> WORK TO BE COMPLETED
An exact transcription of every record below is required, with the pictures left out.

"""

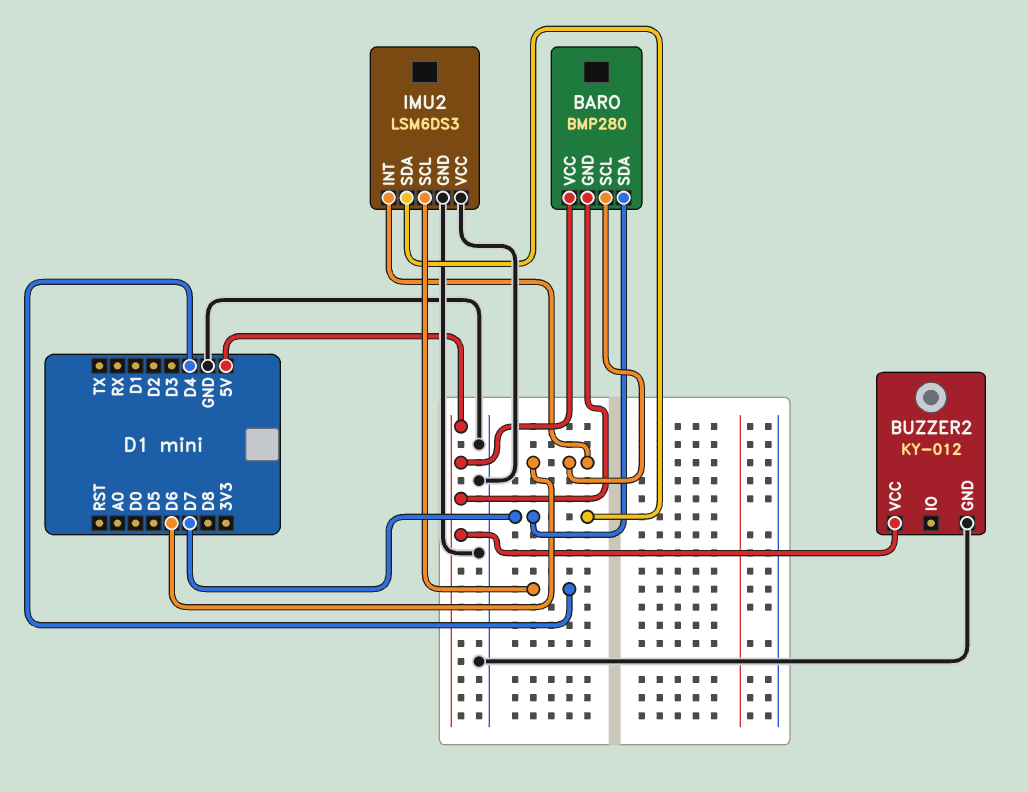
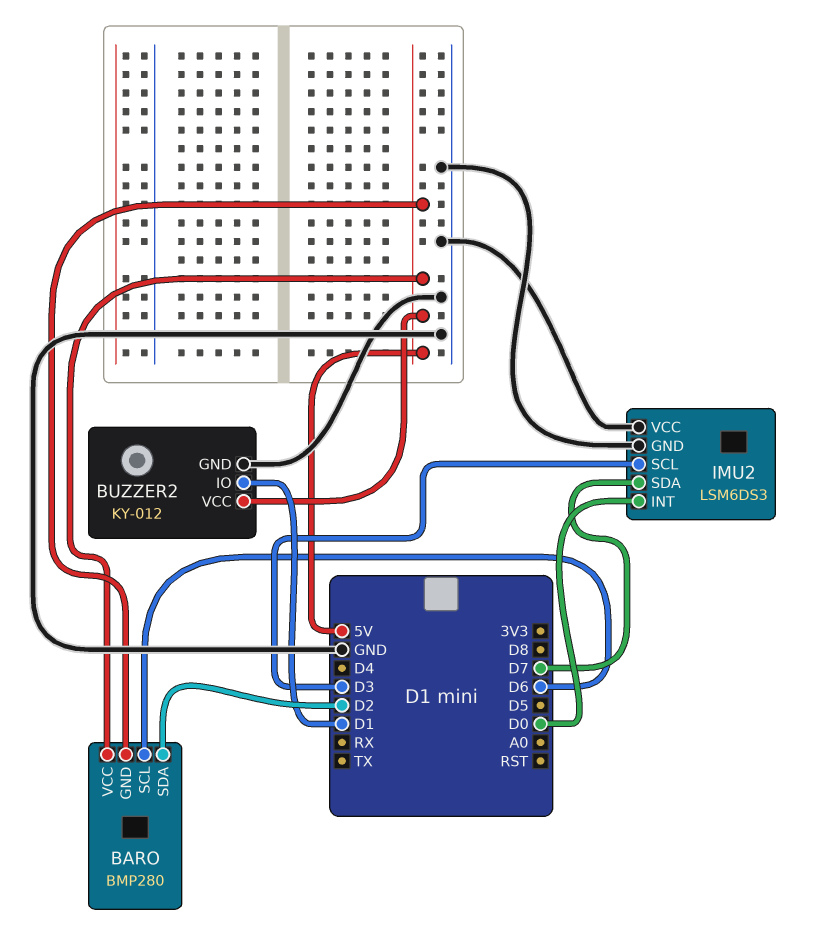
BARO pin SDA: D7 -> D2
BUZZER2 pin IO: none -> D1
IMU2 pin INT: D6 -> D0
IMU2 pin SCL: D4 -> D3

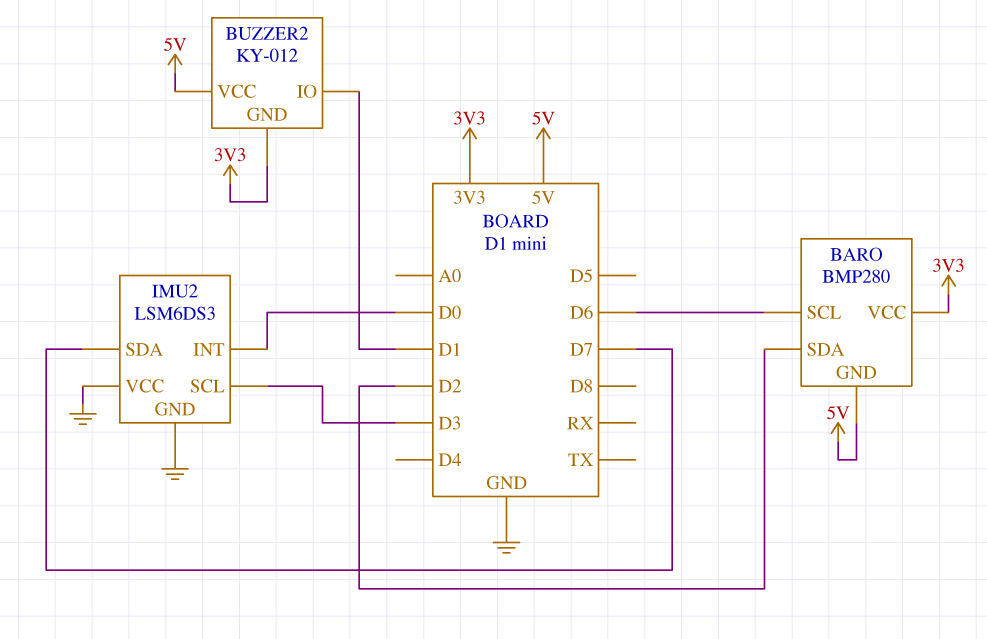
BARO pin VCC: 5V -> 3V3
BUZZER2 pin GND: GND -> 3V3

"""

> OUTPUT BELOW
BARO pin SDA: D7 -> D2
BUZZER2 pin IO: none -> D1
IMU2 pin INT: D6 -> D0
IMU2 pin SCL: D4 -> D3

BARO pin VCC: 5V -> 3V3
BUZZER2 pin GND: GND -> 3V3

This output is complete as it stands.